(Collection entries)
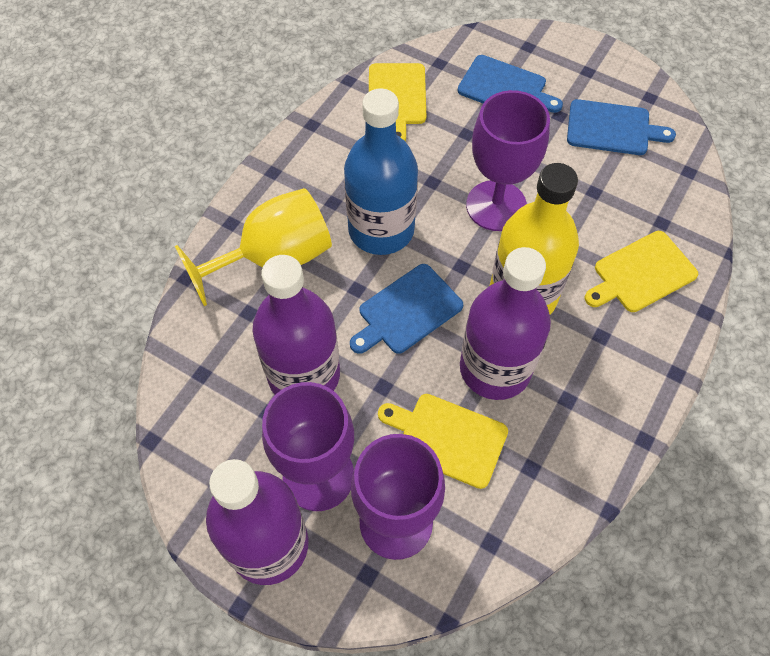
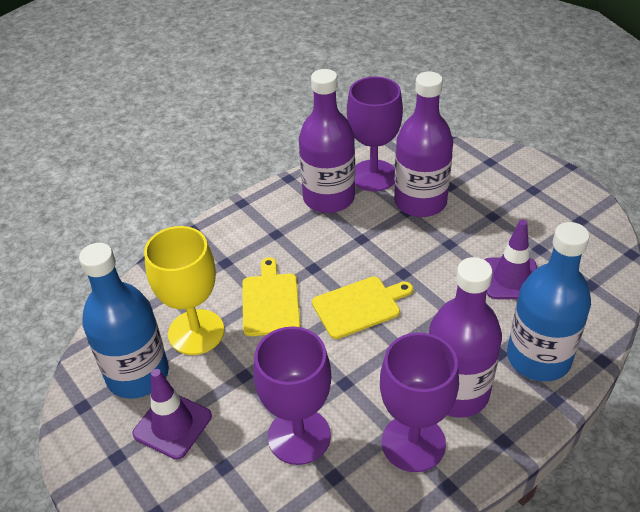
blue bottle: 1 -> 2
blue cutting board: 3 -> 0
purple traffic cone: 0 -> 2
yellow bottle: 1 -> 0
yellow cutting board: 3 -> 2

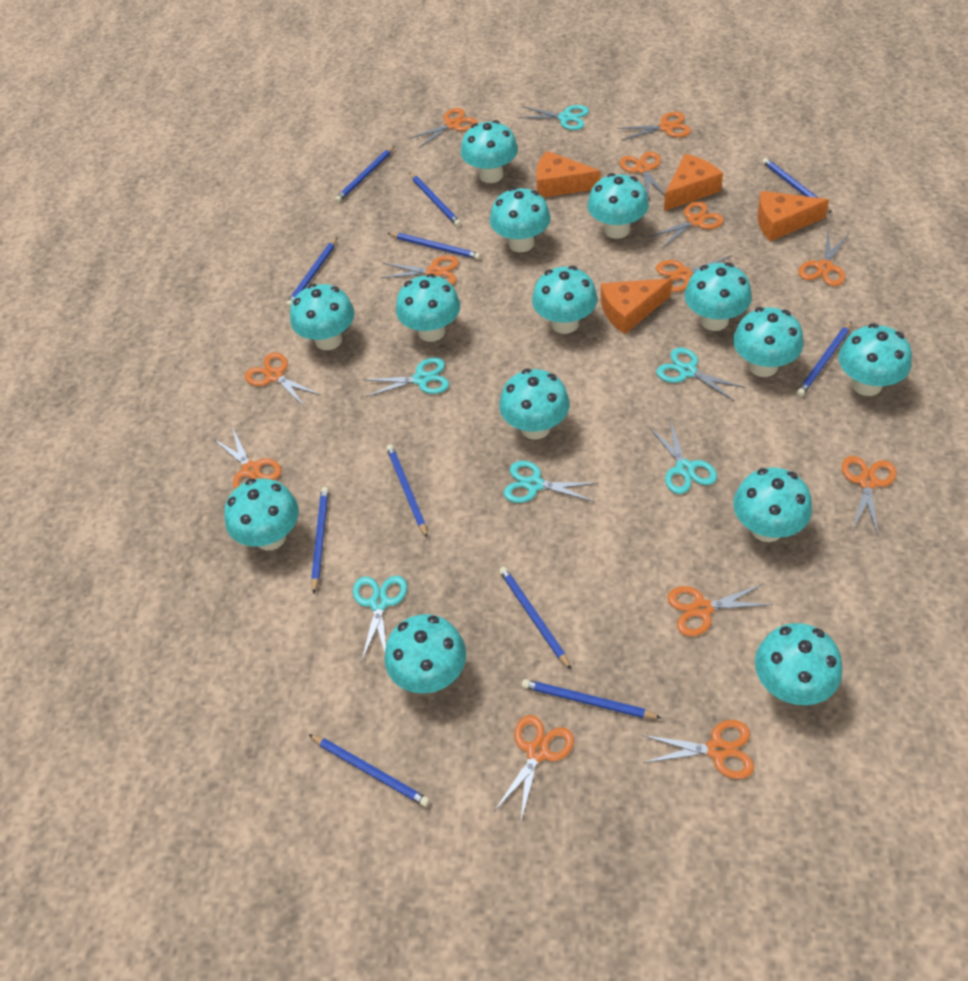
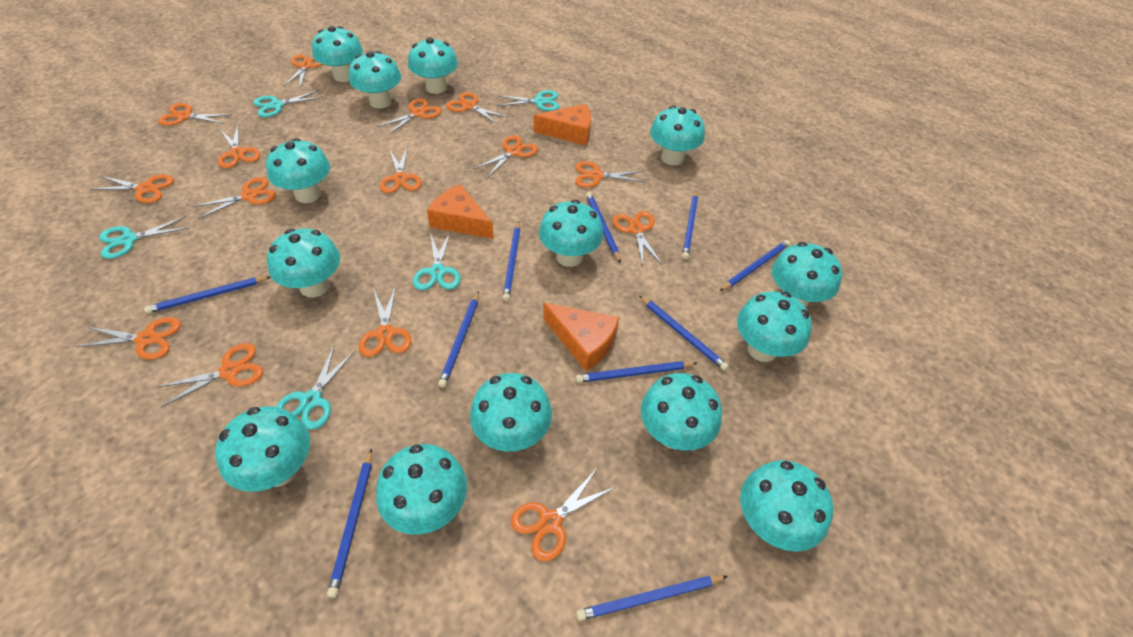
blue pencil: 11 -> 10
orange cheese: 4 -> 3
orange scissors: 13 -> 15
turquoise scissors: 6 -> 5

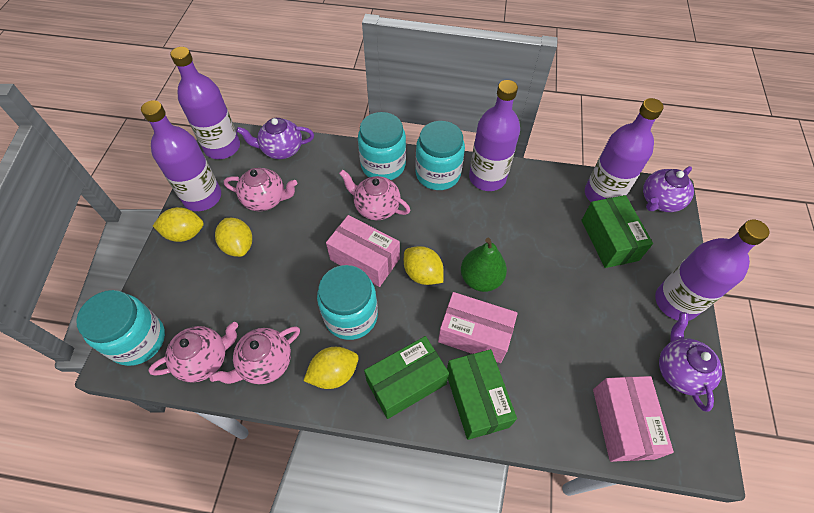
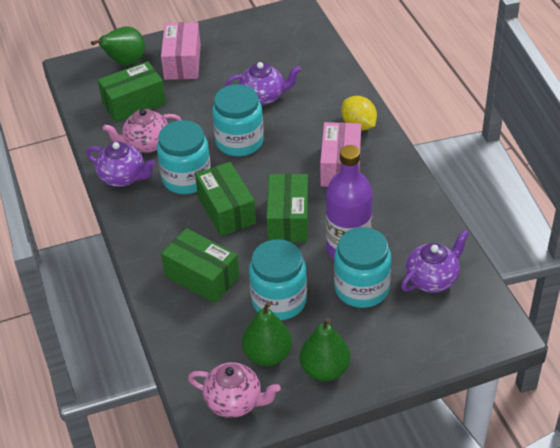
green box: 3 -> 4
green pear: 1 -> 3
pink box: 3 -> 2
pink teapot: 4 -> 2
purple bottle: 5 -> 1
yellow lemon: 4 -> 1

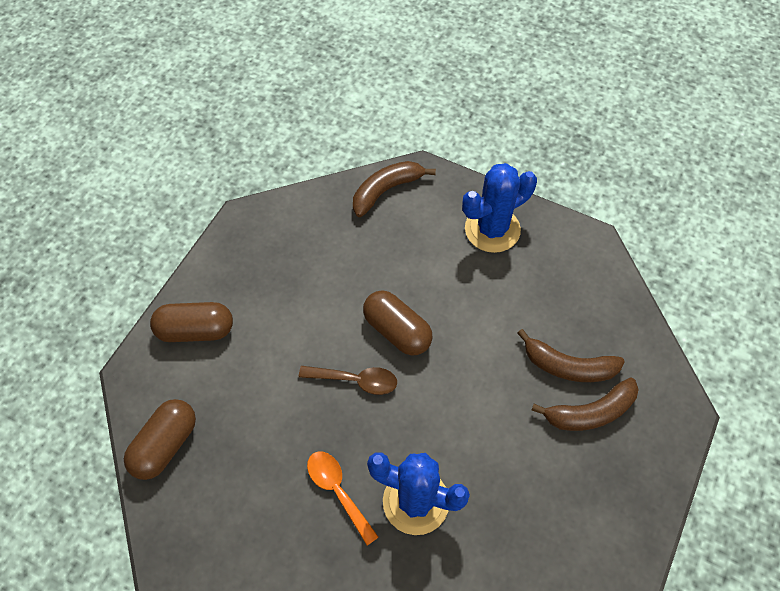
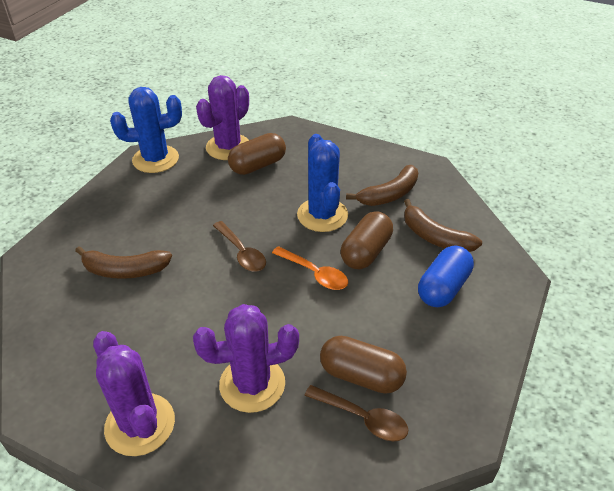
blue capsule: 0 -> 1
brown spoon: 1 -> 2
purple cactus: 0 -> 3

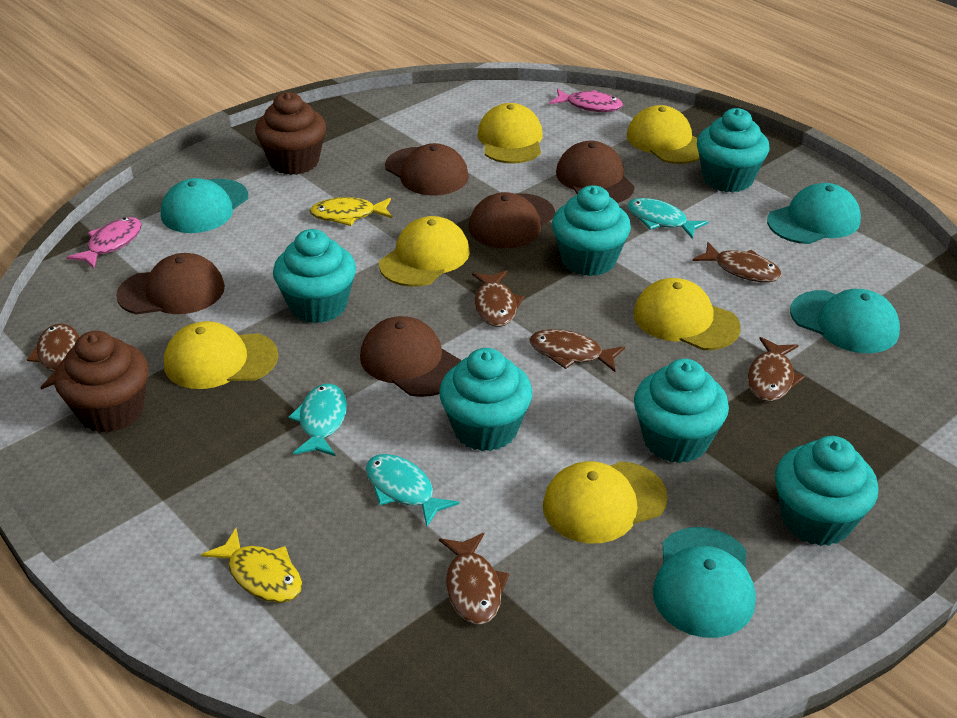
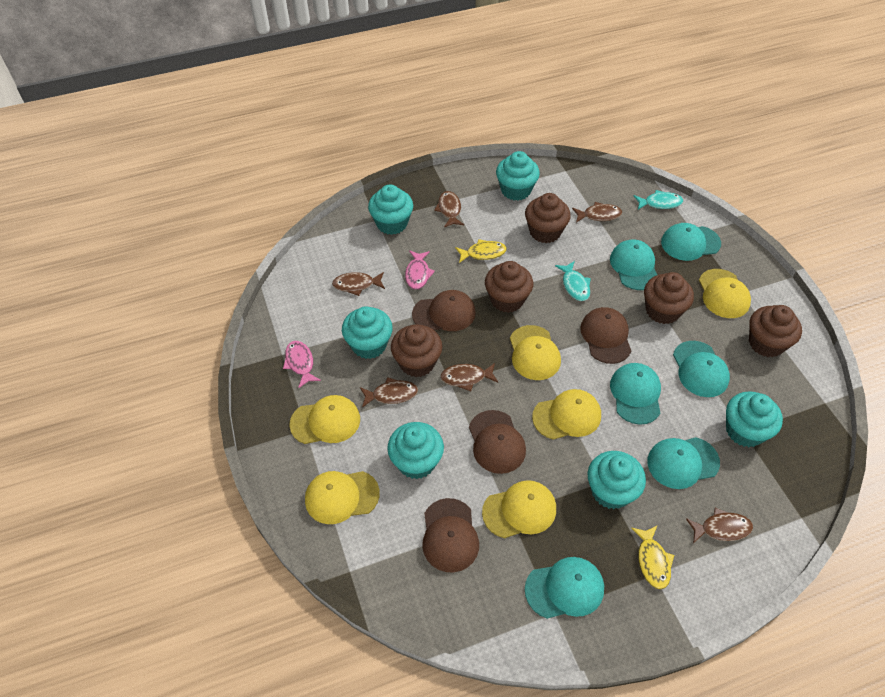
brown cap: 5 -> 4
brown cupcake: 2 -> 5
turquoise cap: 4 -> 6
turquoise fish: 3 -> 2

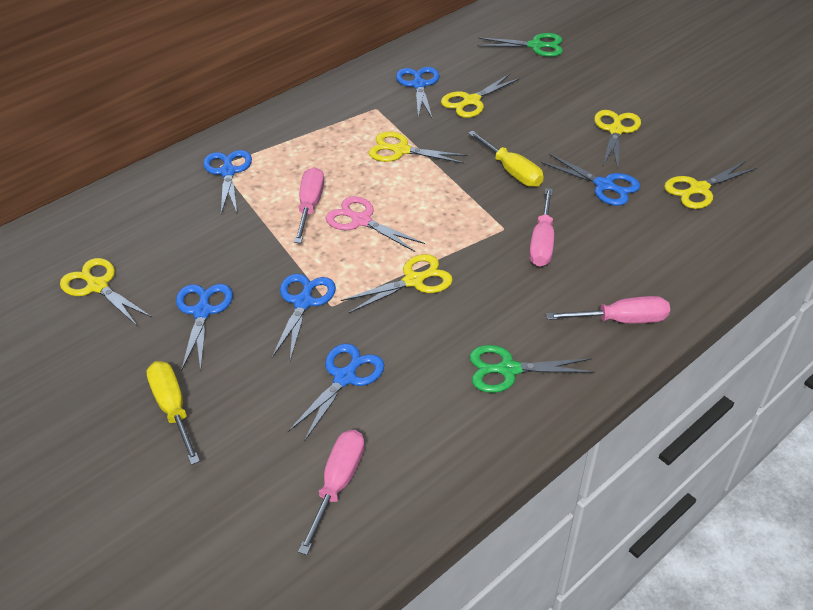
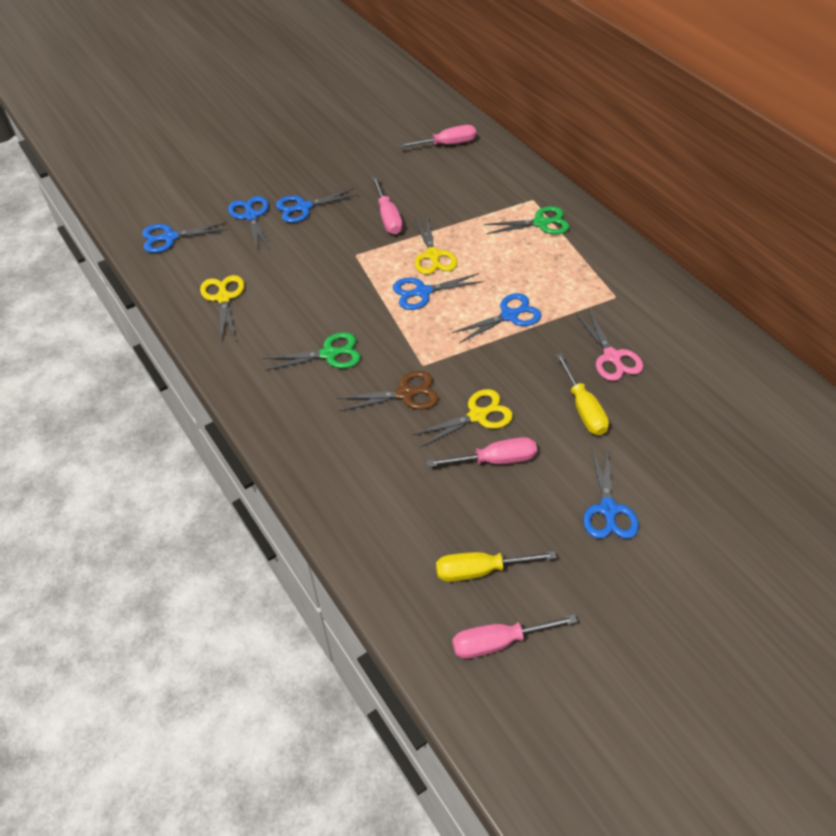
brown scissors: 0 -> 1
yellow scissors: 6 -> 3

## Task directions
Each line that includes the word "turquoise" counts once; report how many such lines the entries have, and nothing else.

## Result of this exercise
3